THE PROBLEM> Two lines below mark the span: the one containing "camera: 60 degrees left, 10 degrees down" and the one containing "(427, 400) = (339, 299): none -> purple box". Set down both, plus every line between, exactly as they stand, and nothing else.

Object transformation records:

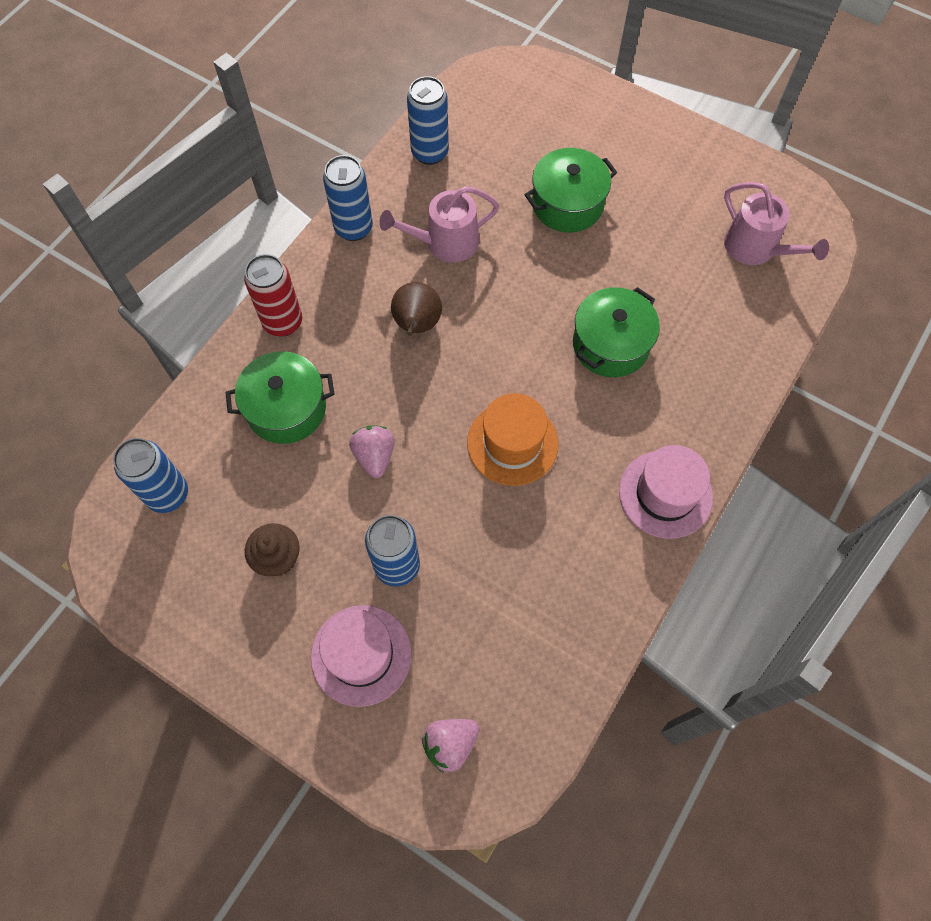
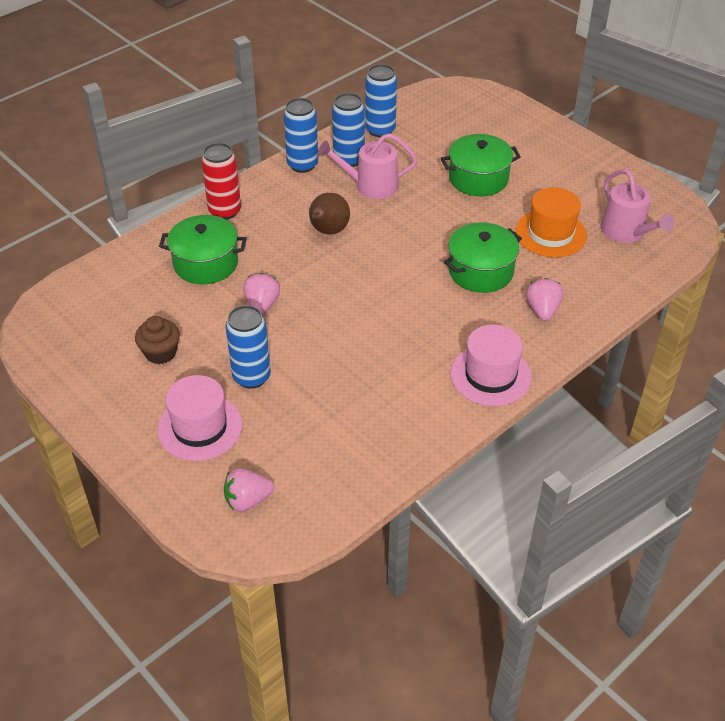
camera: 15 degrees right, 20 degrees down
(168, 494) = (94, 298): blue can -> blue can (348, 160)
(512, 443) = (375, 318): orange hat -> orange hat (550, 233)
(695, 386) = (542, 310): none -> pink strawberry

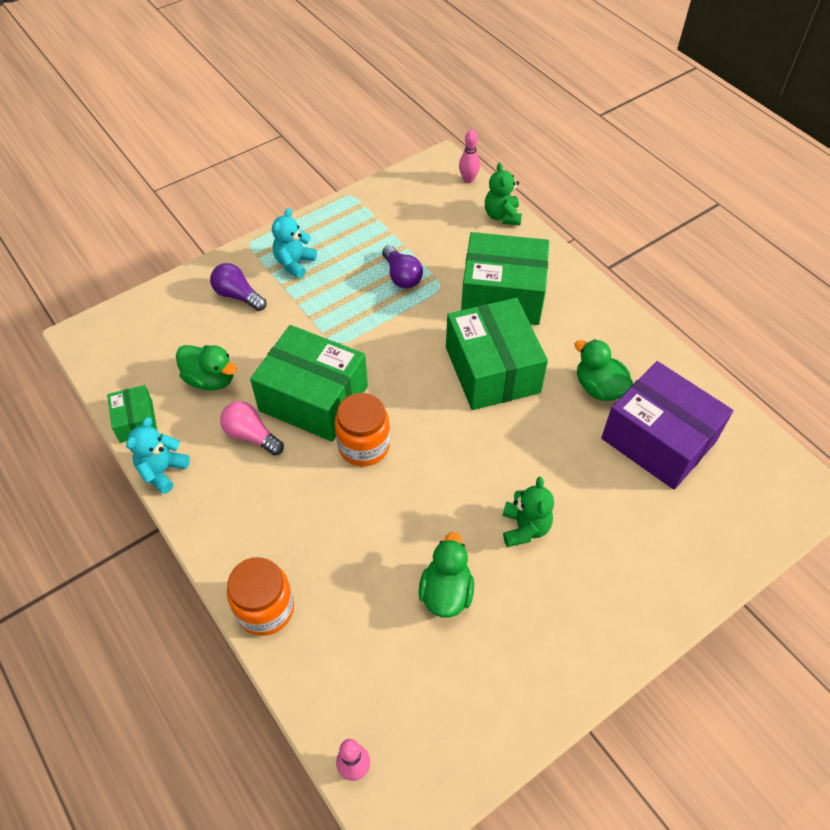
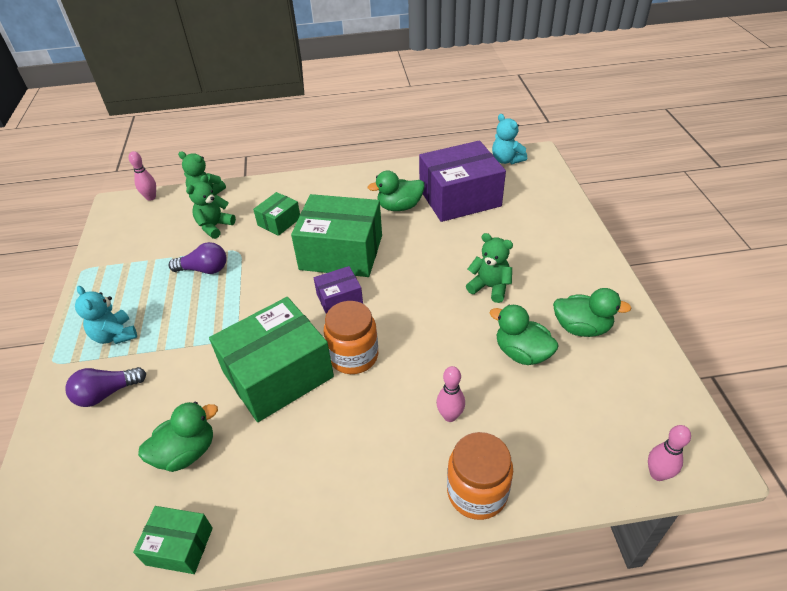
camera: 60 degrees left, 10 degrees down
(162, 471) = (264, 538): turquoise teddy bear -> turquoise teddy bear (506, 160)
(251, 435) = (281, 438): pink light bulb -> none
(335, 555) = (450, 416): none -> pink bowling pin
(427, 400) = (339, 299): none -> purple box
(461, 250) = (214, 226): none -> green teddy bear
(502, 295) = (279, 222): green box -> green box, size x0.49
(516, 642) = (581, 328): none -> green duck

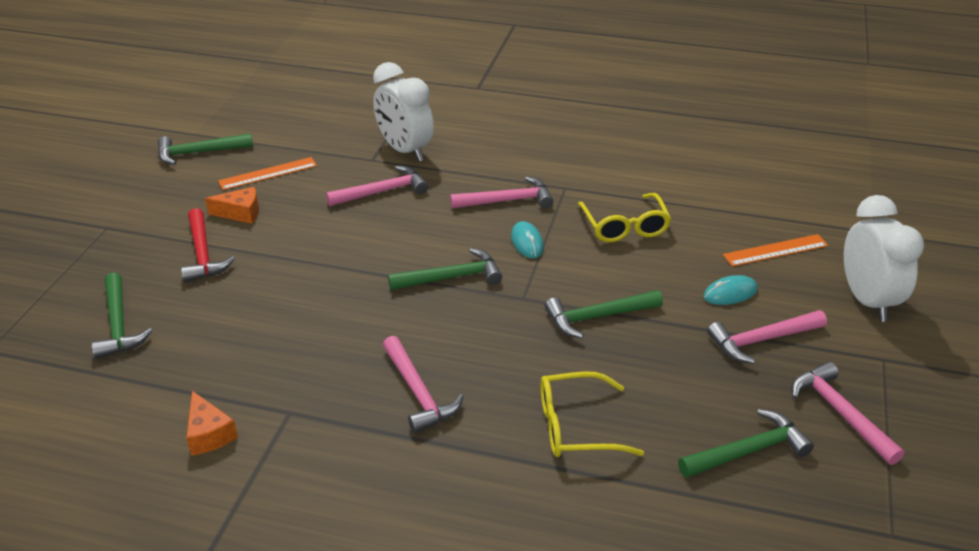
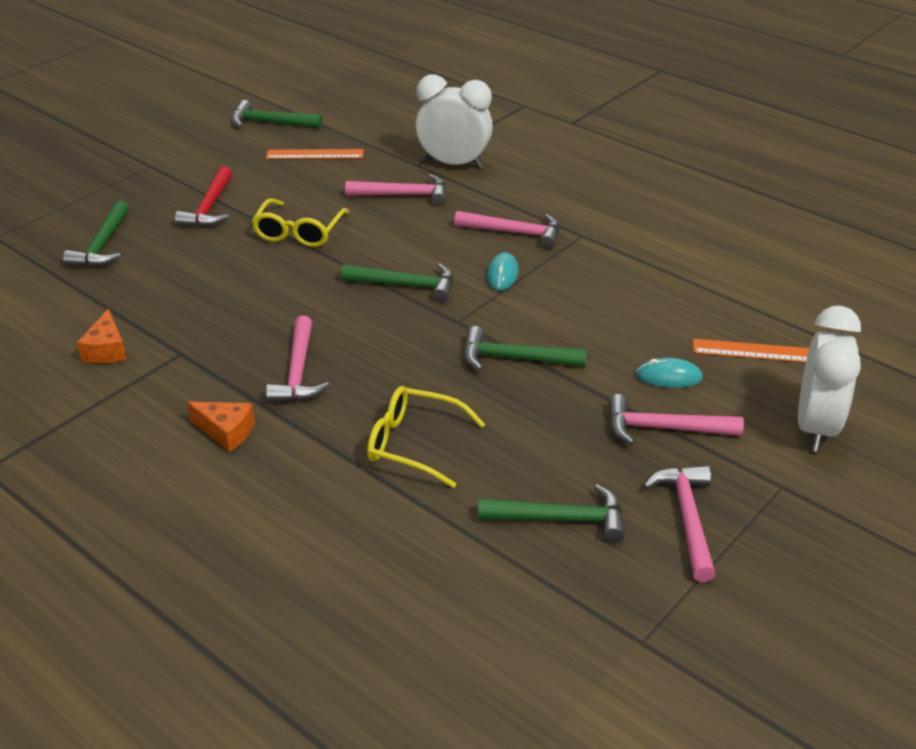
camera: 25 degrees right, 0 degrees up
(240, 213) = (266, 182): orange cheese -> orange cheese (226, 432)
(405, 151) = (454, 164): white clock -> white clock turned 120 degrees clockwise
(625, 227) = (612, 286): yellow glasses -> yellow glasses (299, 232)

WRITTEN RESPONSE>
camera: 60 degrees left, 10 degrees down
(162, 471) = (264, 538): turquoise teddy bear -> turquoise teddy bear (506, 160)
(251, 435) = (281, 438): pink light bulb -> none
(335, 555) = (450, 416): none -> pink bowling pin
(427, 400) = (339, 299): none -> purple box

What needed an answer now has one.